COLLECTED MATERIAL.
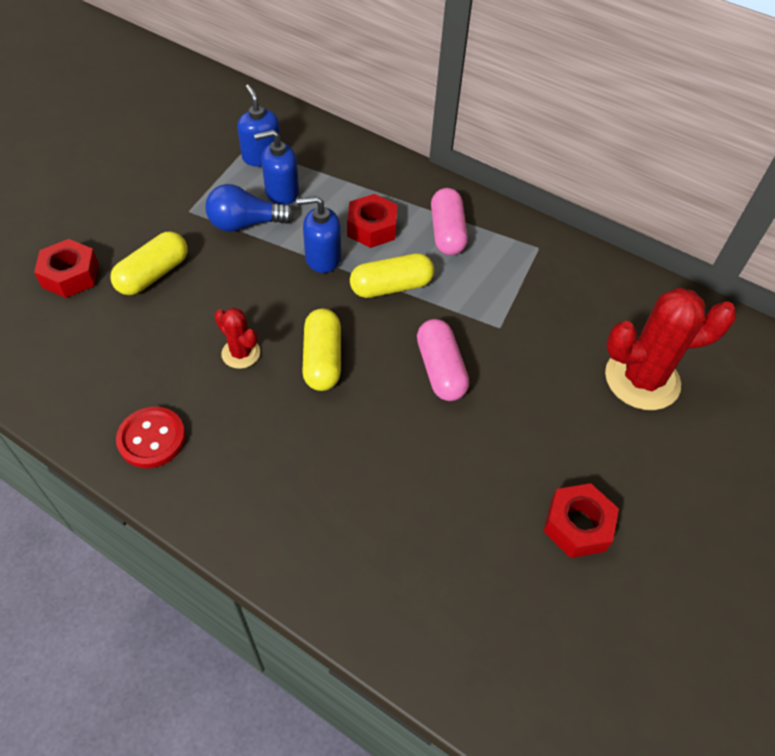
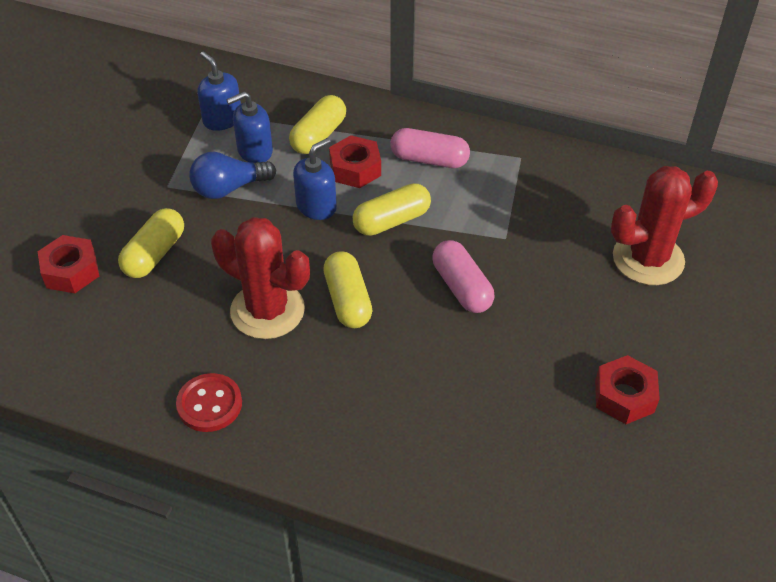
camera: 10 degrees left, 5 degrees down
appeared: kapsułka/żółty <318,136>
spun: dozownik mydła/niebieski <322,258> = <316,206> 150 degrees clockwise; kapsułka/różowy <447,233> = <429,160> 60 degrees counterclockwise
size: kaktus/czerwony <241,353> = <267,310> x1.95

EXERCISE AIM. Output exactly the lines between the one containing "appeared: kapsułka/żółty <318,136>" and the final line above, both inclusive.

RESPONSE TO THIS TASK.
appeared: kapsułka/żółty <318,136>
spun: dozownik mydła/niebieski <322,258> = <316,206> 150 degrees clockwise; kapsułka/różowy <447,233> = <429,160> 60 degrees counterclockwise
size: kaktus/czerwony <241,353> = <267,310> x1.95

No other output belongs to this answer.